• [THE TASK] Once you find the line below that has "R102: 10k (5V, GND) -> 10k (5V, NET18)", output it and every line after it exactly, stopping after the line that has "U101 pin GP0: none -> NET13", with no pictures.

• [RECORD EXCERPTS]

++++

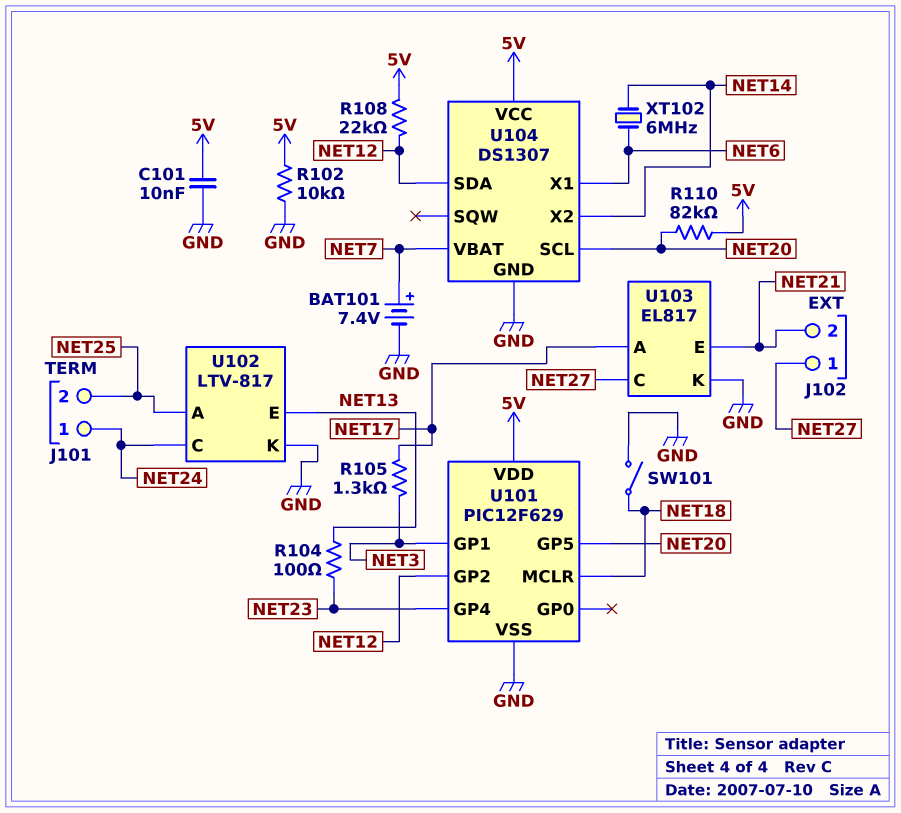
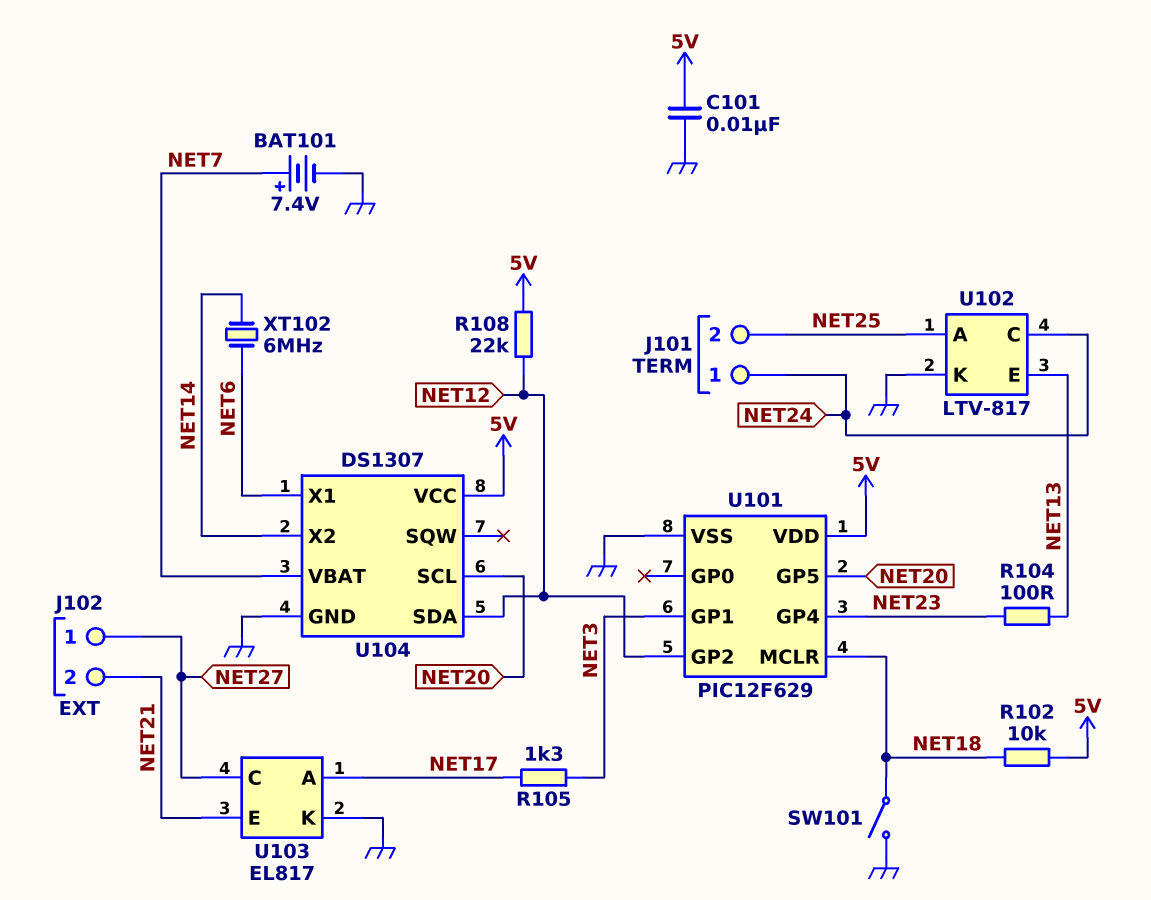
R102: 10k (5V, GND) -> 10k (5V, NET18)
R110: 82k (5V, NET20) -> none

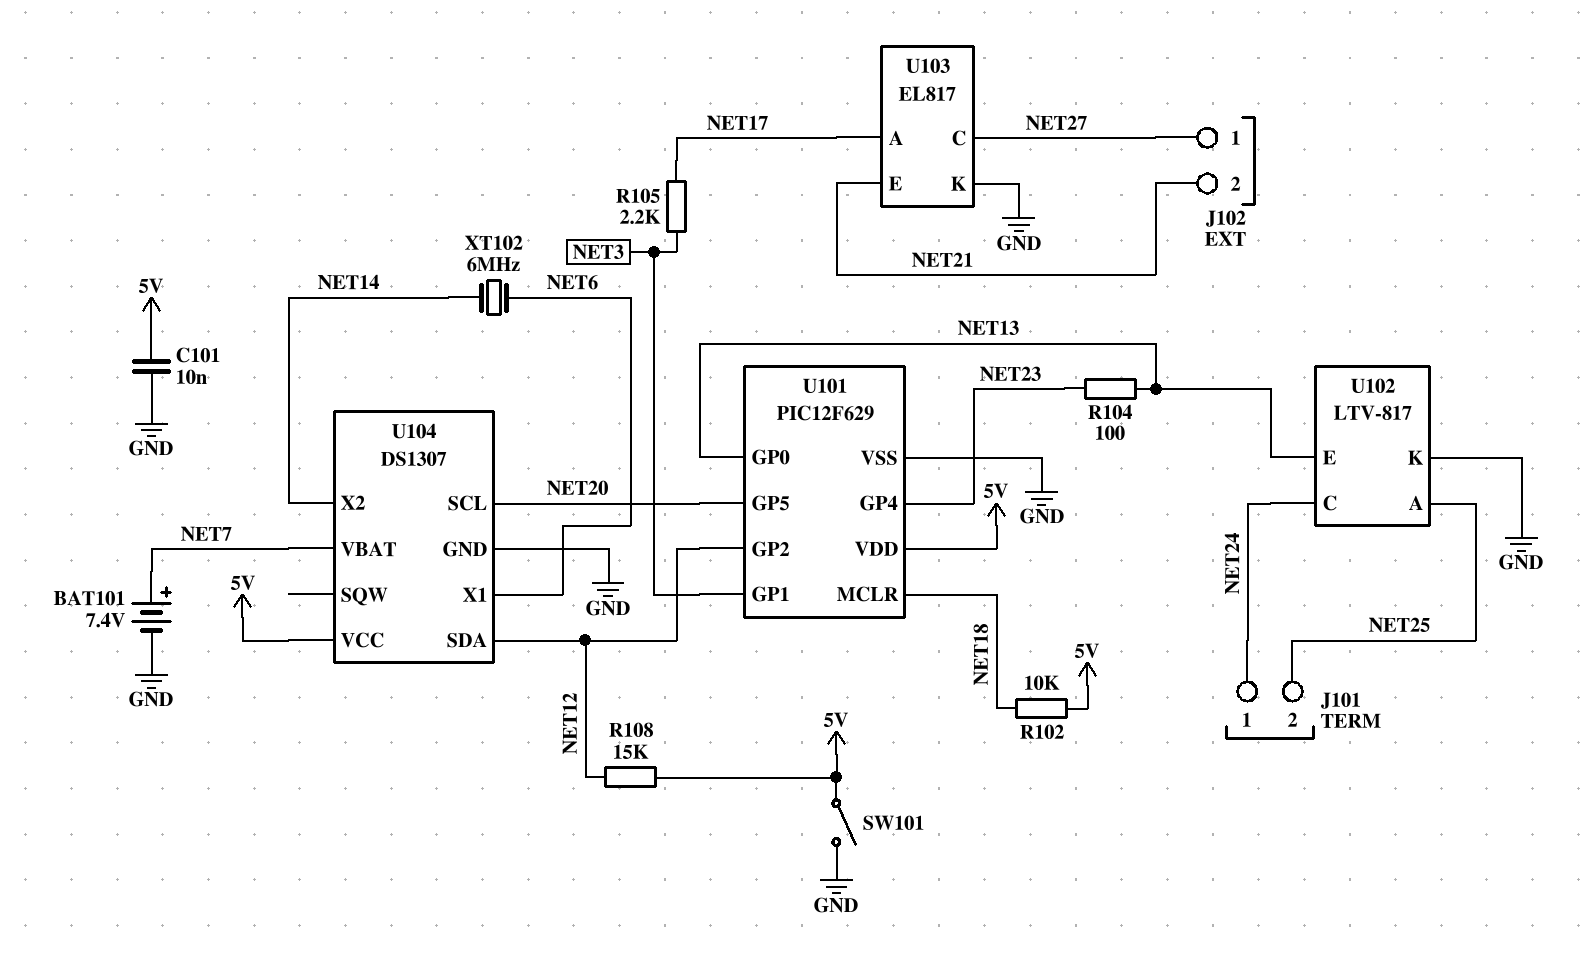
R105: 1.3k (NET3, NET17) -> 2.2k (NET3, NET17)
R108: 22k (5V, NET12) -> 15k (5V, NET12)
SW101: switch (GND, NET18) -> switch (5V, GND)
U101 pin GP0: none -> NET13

++++

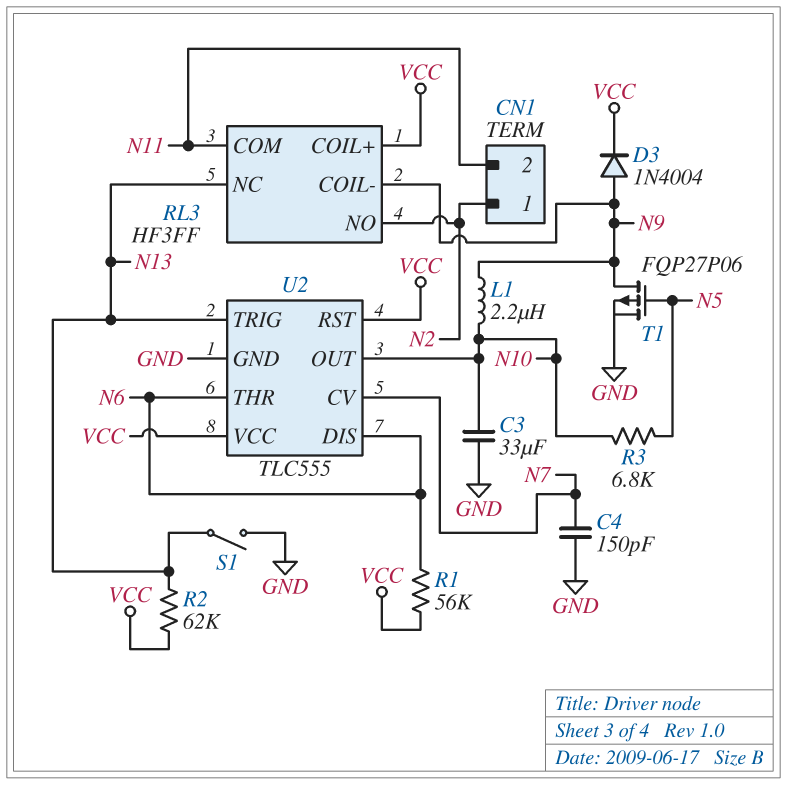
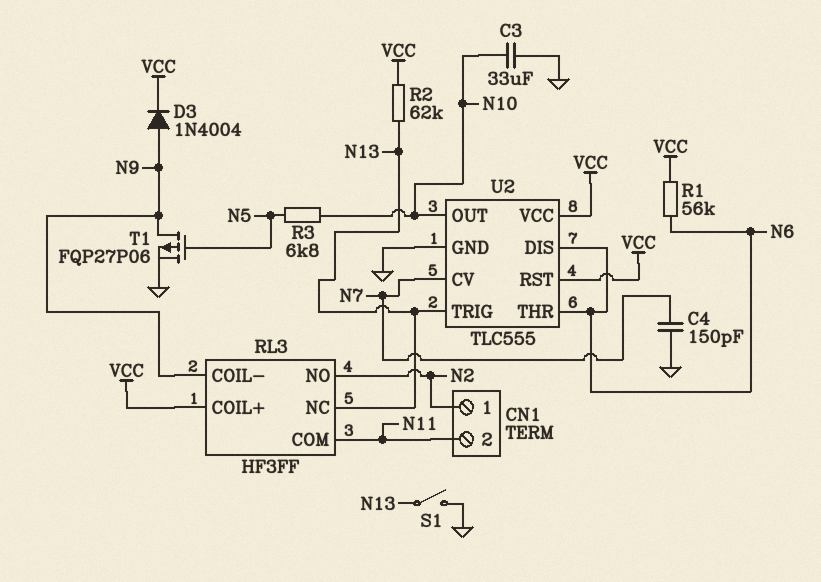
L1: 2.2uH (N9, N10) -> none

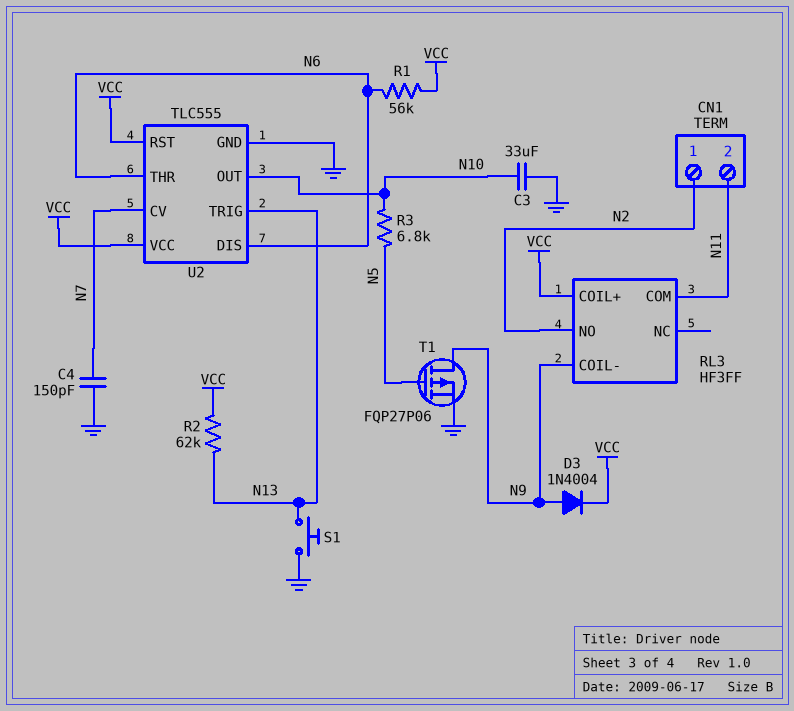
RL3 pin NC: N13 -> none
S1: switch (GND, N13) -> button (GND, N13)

++++

• [FINAL ANSWER]
R102: 10k (5V, GND) -> 10k (5V, NET18)
R110: 82k (5V, NET20) -> none

R105: 1.3k (NET3, NET17) -> 2.2k (NET3, NET17)
R108: 22k (5V, NET12) -> 15k (5V, NET12)
SW101: switch (GND, NET18) -> switch (5V, GND)
U101 pin GP0: none -> NET13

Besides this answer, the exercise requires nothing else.